TASK ITEM: Please work out how many of the lines below include "RELAY". Only the number should be given.
====== AVAILABLE RECORDS ======
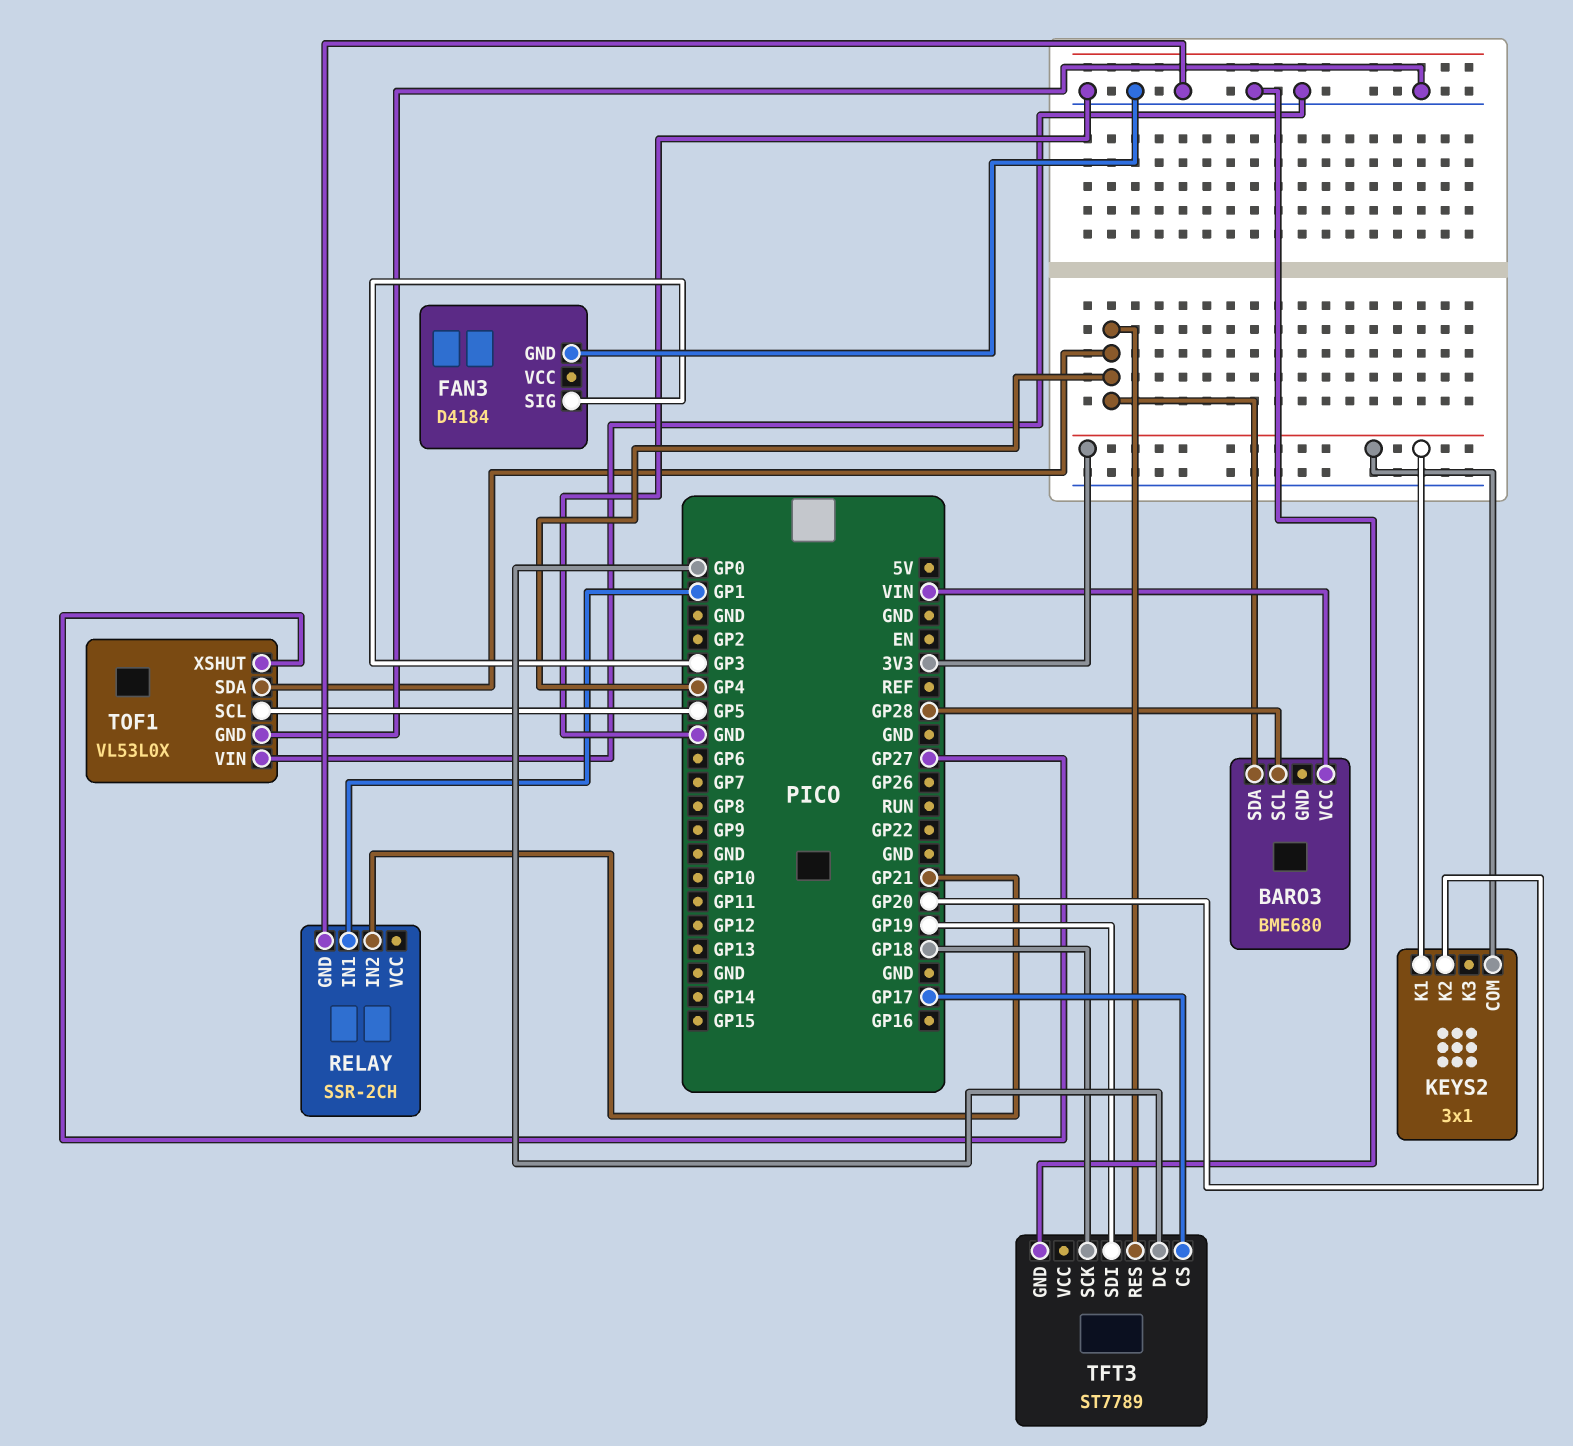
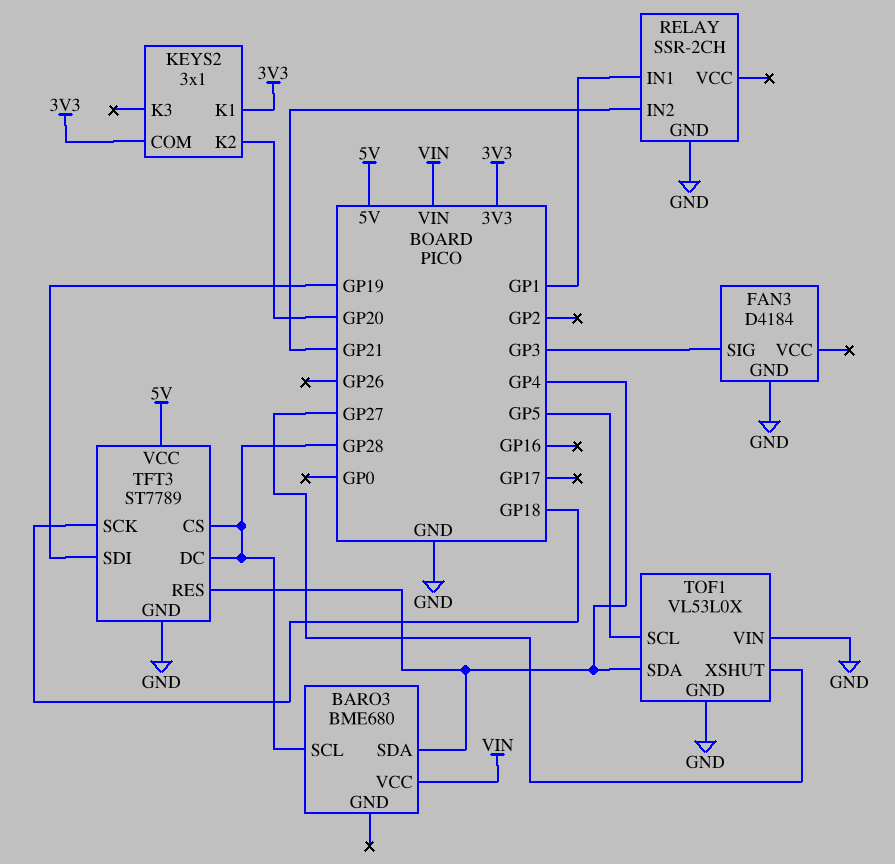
TFT3 pin CS: GP17 -> GP28
TFT3 pin DC: GP0 -> GP28
TFT3 pin VCC: none -> 5V

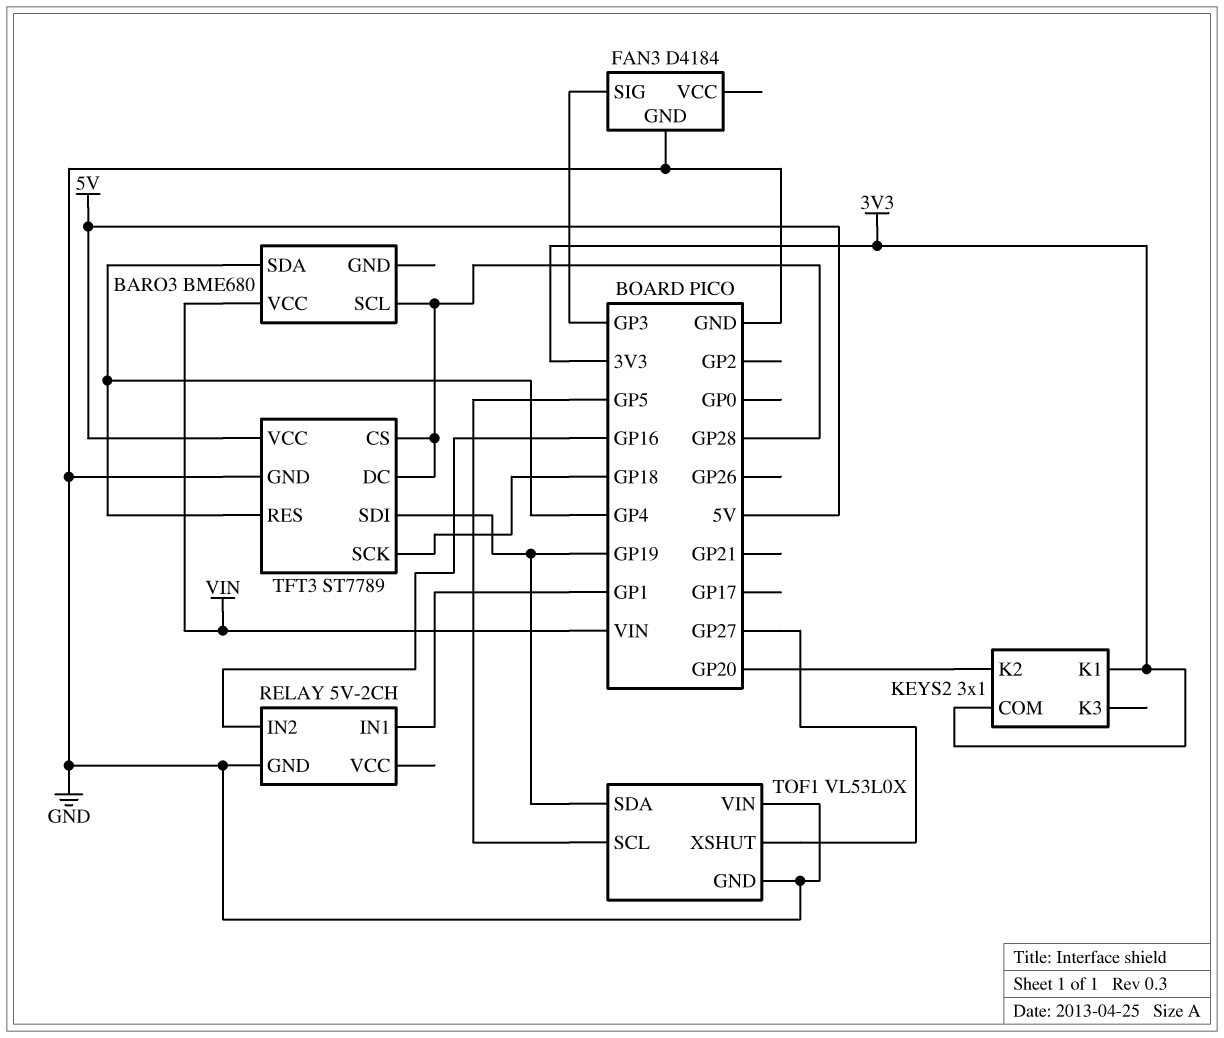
RELAY: SSR-2CH -> 5V-2CH
RELAY pin IN2: GP21 -> GP16
TOF1 pin SDA: GP4 -> GP19

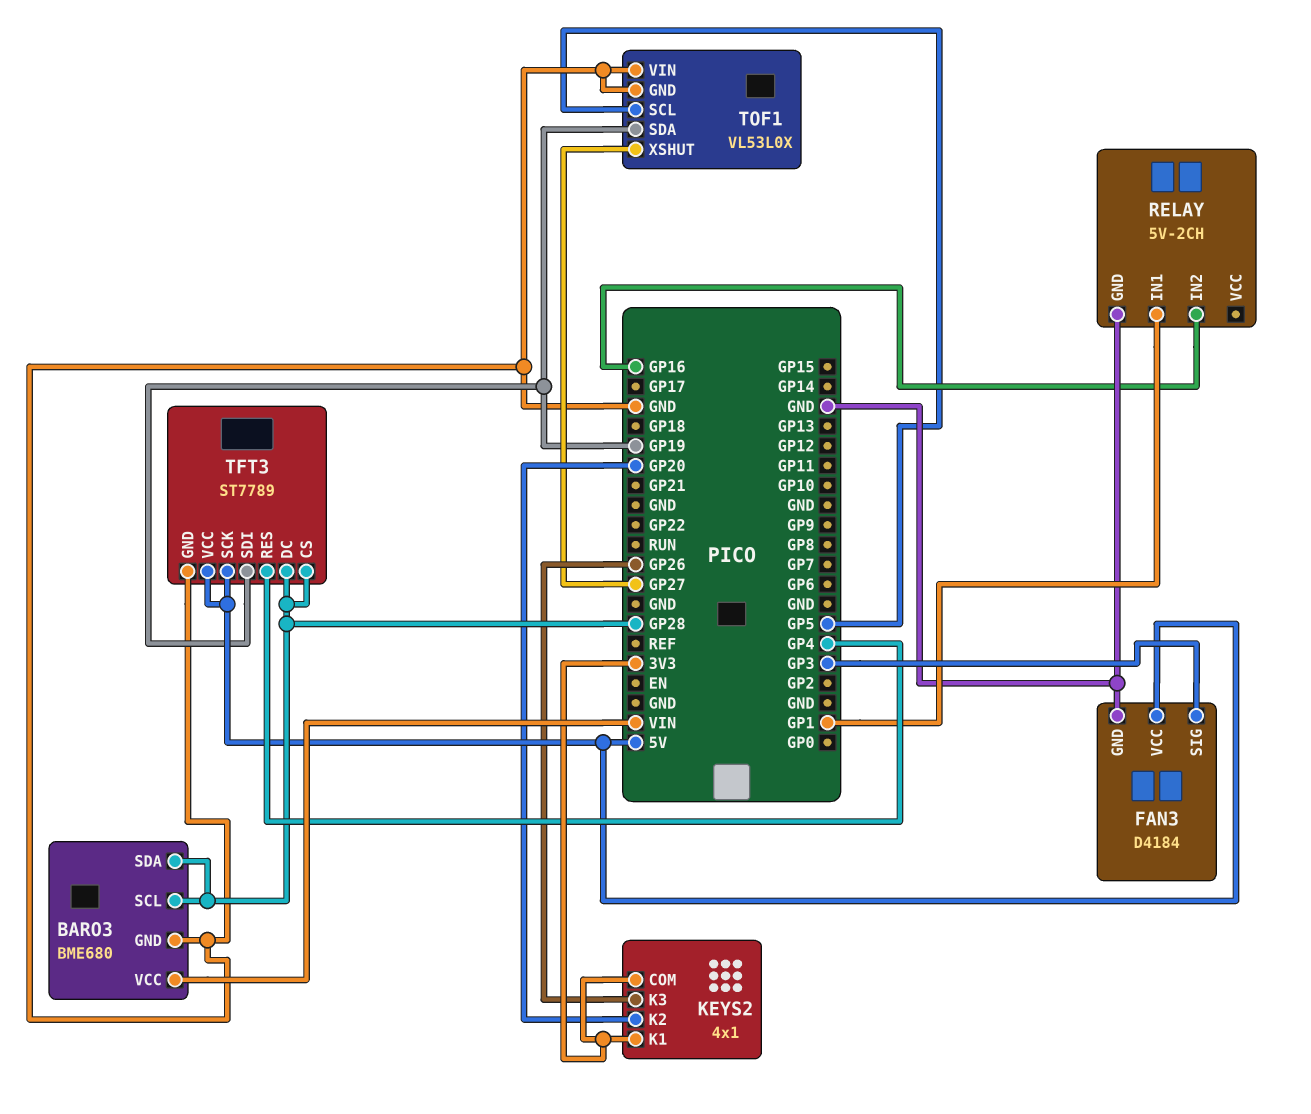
BARO3 pin GND: none -> GND
BARO3 pin SDA: GP4 -> GP28
FAN3 pin VCC: none -> 5V
KEYS2: 3x1 -> 4x1
KEYS2 pin K3: none -> GP26
TFT3 pin SCK: GP18 -> 5V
======
TASK RESULT: 2